▶ [Work required] Of all the entries below, only the lines from the one with "C203: 150nF (GND, VA) -> 150nF (GND, U203/OB)" up to and including the one with "U201 pin TEST: none -> NET8" are to be duplicated exactly.

::: Task inputs :::

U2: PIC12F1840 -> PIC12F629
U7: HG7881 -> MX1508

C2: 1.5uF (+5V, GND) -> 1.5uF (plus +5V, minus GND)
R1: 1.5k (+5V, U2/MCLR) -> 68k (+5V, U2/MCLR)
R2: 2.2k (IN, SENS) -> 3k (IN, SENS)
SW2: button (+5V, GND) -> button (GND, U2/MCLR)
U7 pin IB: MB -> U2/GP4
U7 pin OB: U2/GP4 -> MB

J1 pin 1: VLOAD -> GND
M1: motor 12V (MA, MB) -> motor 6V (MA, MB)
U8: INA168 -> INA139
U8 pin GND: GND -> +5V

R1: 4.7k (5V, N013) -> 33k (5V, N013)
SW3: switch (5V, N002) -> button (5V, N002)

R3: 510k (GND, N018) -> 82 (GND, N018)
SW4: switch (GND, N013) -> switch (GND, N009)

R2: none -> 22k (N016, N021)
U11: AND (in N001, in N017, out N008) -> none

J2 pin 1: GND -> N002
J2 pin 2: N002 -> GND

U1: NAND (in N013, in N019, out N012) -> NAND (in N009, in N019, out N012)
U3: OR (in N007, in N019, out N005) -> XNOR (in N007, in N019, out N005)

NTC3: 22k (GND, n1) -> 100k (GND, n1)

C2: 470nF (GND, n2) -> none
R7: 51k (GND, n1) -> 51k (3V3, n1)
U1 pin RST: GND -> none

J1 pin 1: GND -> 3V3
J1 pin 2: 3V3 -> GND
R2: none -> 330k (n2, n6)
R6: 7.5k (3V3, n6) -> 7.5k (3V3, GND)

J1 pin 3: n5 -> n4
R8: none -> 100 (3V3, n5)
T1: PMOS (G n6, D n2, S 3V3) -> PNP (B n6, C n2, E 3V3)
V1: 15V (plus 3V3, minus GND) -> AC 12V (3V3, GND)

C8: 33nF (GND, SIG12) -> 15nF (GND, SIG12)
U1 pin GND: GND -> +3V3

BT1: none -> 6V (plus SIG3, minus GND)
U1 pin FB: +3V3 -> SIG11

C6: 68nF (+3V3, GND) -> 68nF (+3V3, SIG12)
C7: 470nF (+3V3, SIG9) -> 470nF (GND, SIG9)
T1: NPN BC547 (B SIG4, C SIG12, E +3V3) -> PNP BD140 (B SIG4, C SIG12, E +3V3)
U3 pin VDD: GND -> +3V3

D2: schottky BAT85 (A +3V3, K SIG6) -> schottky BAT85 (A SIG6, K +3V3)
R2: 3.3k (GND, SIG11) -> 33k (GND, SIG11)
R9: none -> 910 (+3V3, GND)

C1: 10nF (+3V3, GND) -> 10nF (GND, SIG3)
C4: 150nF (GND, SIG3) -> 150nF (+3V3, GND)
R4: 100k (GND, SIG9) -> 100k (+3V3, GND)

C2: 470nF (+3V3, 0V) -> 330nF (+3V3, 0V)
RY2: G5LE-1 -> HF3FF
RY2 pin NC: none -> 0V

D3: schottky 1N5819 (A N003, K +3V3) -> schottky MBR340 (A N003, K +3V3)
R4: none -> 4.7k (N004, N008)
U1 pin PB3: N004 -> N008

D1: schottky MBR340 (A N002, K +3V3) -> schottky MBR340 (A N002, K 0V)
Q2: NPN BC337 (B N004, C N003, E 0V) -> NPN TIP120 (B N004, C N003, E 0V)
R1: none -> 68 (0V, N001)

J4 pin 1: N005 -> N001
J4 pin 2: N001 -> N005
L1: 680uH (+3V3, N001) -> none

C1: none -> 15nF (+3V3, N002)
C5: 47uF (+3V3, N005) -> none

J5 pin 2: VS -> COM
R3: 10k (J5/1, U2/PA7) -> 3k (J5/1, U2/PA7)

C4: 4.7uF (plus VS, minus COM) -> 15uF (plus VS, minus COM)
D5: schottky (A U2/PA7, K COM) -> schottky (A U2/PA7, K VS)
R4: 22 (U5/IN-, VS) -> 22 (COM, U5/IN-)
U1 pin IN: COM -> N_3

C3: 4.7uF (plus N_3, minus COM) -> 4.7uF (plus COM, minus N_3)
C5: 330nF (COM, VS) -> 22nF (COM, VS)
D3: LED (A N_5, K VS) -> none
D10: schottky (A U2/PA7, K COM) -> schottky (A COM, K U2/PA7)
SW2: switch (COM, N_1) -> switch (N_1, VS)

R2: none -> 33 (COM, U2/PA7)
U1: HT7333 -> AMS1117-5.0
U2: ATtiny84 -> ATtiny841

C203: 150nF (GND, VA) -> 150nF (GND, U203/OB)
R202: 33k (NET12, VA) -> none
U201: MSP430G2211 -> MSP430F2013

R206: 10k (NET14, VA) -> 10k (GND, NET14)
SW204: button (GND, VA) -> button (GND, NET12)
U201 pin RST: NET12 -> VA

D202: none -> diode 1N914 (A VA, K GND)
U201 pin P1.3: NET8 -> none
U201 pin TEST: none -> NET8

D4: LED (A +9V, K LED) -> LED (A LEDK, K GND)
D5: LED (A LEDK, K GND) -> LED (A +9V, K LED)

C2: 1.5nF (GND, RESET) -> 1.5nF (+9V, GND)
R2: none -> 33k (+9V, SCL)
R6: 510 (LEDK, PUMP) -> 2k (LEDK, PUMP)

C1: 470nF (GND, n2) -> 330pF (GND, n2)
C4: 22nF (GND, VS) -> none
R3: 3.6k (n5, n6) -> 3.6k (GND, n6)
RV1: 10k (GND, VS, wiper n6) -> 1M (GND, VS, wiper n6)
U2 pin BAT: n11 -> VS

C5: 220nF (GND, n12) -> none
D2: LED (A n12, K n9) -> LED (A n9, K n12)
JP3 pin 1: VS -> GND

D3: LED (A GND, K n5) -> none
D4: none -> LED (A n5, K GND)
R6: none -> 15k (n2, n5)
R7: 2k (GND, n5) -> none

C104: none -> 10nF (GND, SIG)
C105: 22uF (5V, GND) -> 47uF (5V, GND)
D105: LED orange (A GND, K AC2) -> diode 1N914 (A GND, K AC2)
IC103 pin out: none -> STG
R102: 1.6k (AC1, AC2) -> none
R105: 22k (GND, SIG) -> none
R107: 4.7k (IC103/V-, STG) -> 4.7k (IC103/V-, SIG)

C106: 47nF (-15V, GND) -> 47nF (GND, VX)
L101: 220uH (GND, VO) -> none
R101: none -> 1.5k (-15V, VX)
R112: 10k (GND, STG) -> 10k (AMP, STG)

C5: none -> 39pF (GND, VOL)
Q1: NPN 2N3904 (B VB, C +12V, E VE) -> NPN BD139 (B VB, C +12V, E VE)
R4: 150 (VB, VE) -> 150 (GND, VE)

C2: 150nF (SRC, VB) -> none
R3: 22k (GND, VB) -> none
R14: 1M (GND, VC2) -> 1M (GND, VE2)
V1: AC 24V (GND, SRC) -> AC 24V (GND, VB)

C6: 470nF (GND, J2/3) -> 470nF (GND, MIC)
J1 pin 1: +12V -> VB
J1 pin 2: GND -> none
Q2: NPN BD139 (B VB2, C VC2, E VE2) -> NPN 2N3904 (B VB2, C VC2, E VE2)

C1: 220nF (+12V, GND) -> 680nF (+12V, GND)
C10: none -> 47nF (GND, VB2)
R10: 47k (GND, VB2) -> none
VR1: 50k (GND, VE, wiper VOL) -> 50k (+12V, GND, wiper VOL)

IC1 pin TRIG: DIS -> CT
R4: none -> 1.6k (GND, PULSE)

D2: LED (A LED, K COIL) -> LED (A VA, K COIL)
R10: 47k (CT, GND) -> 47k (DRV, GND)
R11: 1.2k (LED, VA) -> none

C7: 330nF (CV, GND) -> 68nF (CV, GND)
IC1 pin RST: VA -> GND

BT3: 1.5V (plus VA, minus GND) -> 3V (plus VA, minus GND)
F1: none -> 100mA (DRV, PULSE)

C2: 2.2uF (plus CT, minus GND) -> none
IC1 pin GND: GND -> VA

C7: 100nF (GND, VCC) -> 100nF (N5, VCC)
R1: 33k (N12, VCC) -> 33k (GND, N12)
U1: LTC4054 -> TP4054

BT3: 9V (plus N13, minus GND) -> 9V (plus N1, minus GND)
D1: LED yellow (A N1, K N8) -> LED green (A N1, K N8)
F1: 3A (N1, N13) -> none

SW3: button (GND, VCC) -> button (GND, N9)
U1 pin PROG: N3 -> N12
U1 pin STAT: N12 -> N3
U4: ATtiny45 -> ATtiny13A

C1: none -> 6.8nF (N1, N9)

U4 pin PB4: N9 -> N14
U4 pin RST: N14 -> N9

:::

▶ [Answer for this exercise]
C203: 150nF (GND, VA) -> 150nF (GND, U203/OB)
R202: 33k (NET12, VA) -> none
U201: MSP430G2211 -> MSP430F2013

R206: 10k (NET14, VA) -> 10k (GND, NET14)
SW204: button (GND, VA) -> button (GND, NET12)
U201 pin RST: NET12 -> VA

D202: none -> diode 1N914 (A VA, K GND)
U201 pin P1.3: NET8 -> none
U201 pin TEST: none -> NET8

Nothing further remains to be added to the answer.